• Required work: Please repeat the entries exactly as they appear and omit any images.
= = = = =
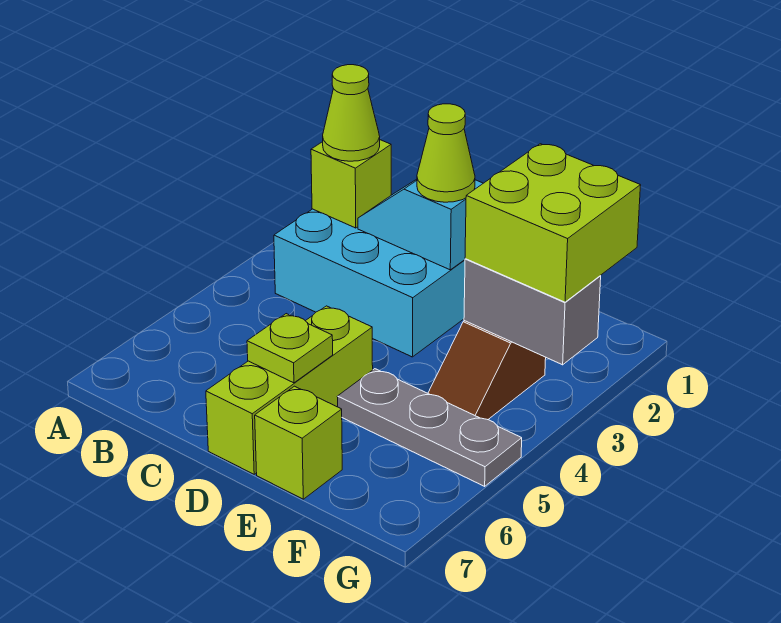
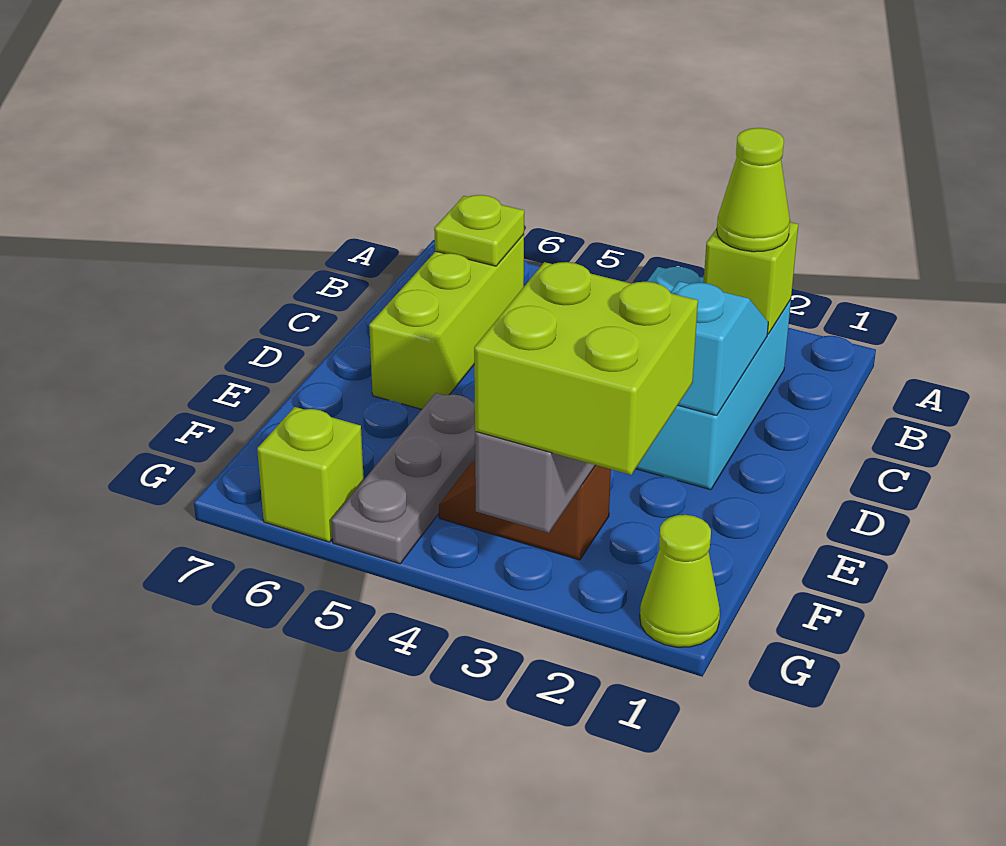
lime 1x1 cone [417,104,475,202] -> lime 1x1 cone moved to [640,515,720,647]
lime 1x3 brick [206,306,373,474] -> lime 1x3 brick turned to [369,234,524,409]
lime 1x1 plate [247,314,333,383] -> lime 1x1 plate moved to [434,195,524,266]
lime 1x1 brick [255,386,342,499] -> lime 1x1 brick moved to [257,407,364,542]

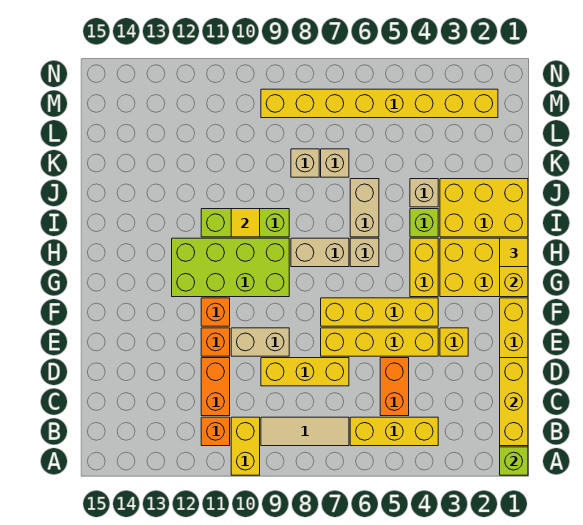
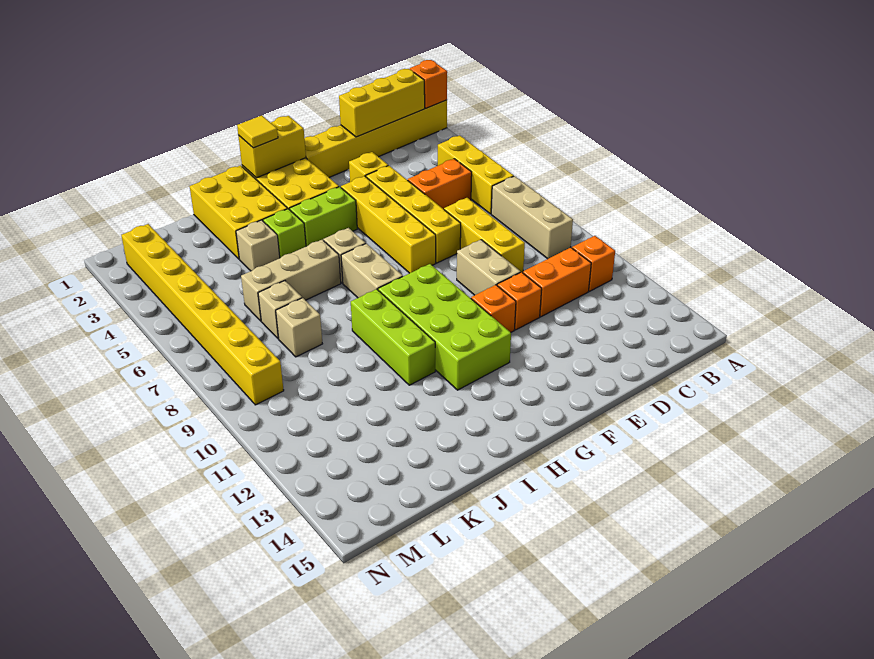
lime 1x1 brick [500,447,528,475] -> orange 1x1 brick [410,60,447,108]
yellow 1x2 brick [231,417,260,475] -> none
tan 1x3 tile [261,417,349,446] -> tan 1x3 brick [491,176,573,259]
yellow 1x2 brick [410,238,438,297] -> lime 1x2 brick [289,187,357,246]
tan 1x2 brick [350,179,379,237] -> tan 1x3 brick [241,240,341,321]
yellow 1x1 tile [231,209,260,237] -> none

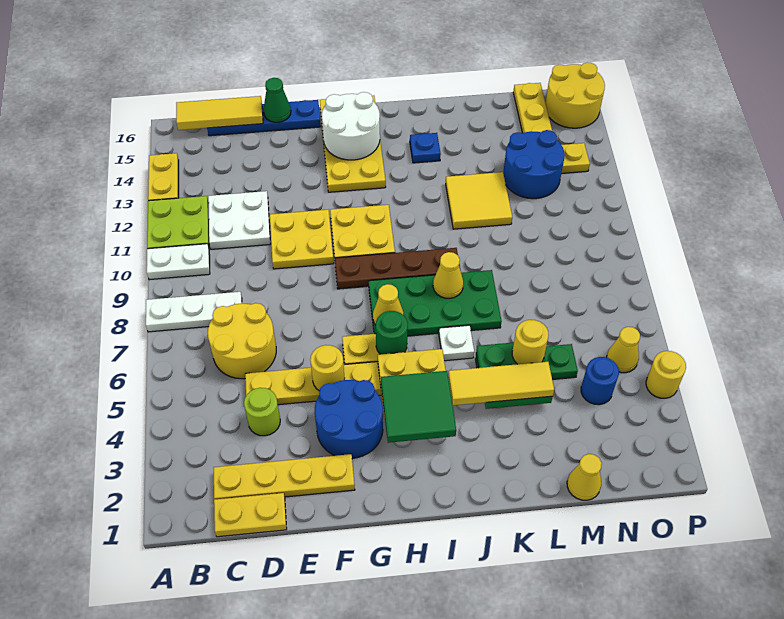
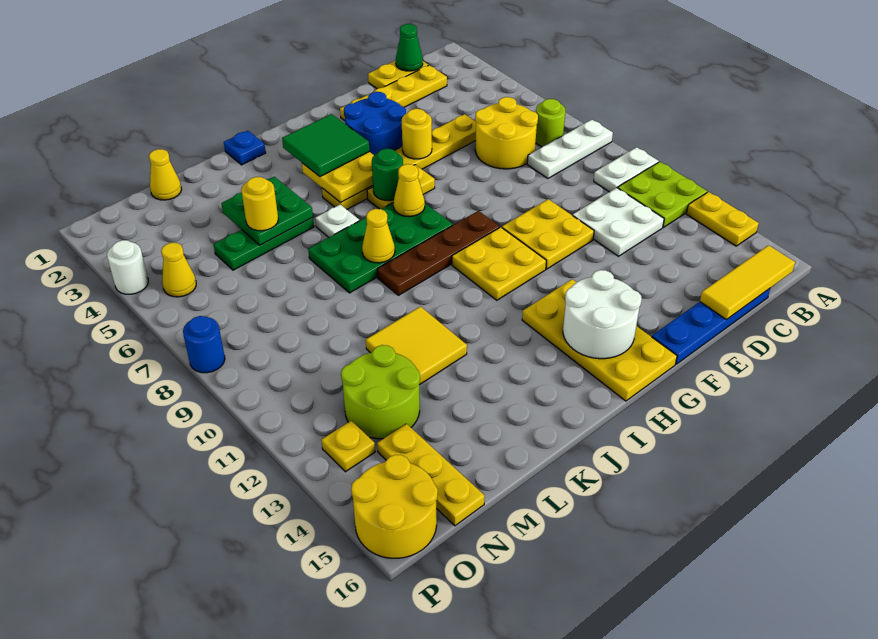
lime 1x1 round brick [244,388,280,436] -> lime 1x1 round brick moved to [536,99,565,147]
green 1x1 cone [263,78,291,122] -> green 1x1 cone moved to [396,24,423,71]
yellow 1x3 tile [448,362,554,405] -> none
blue 1x1 plate [410,133,441,163] -> blue 1x1 plate moved to [224,131,266,165]
blue 2x2 round brick [503,130,565,199] -> lime 2x2 round brick [341,345,420,439]
blue 1x1 round brick [581,357,619,405] -> blue 1x1 round brick moved to [183,316,225,373]
yellow 1x1 round brick [646,351,686,398] -> white 1x1 round brick [107,240,148,294]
= = = = =
• Task output:
lime 1x1 cone [417,104,475,202] -> lime 1x1 cone moved to [640,515,720,647]
lime 1x3 brick [206,306,373,474] -> lime 1x3 brick turned to [369,234,524,409]
lime 1x1 plate [247,314,333,383] -> lime 1x1 plate moved to [434,195,524,266]
lime 1x1 brick [255,386,342,499] -> lime 1x1 brick moved to [257,407,364,542]

lime 1x1 brick [500,447,528,475] -> orange 1x1 brick [410,60,447,108]
yellow 1x2 brick [231,417,260,475] -> none
tan 1x3 tile [261,417,349,446] -> tan 1x3 brick [491,176,573,259]
yellow 1x2 brick [410,238,438,297] -> lime 1x2 brick [289,187,357,246]
tan 1x2 brick [350,179,379,237] -> tan 1x3 brick [241,240,341,321]
yellow 1x1 tile [231,209,260,237] -> none

lime 1x1 round brick [244,388,280,436] -> lime 1x1 round brick moved to [536,99,565,147]
green 1x1 cone [263,78,291,122] -> green 1x1 cone moved to [396,24,423,71]
yellow 1x3 tile [448,362,554,405] -> none
blue 1x1 plate [410,133,441,163] -> blue 1x1 plate moved to [224,131,266,165]
blue 2x2 round brick [503,130,565,199] -> lime 2x2 round brick [341,345,420,439]
blue 1x1 round brick [581,357,619,405] -> blue 1x1 round brick moved to [183,316,225,373]
yellow 1x1 round brick [646,351,686,398] -> white 1x1 round brick [107,240,148,294]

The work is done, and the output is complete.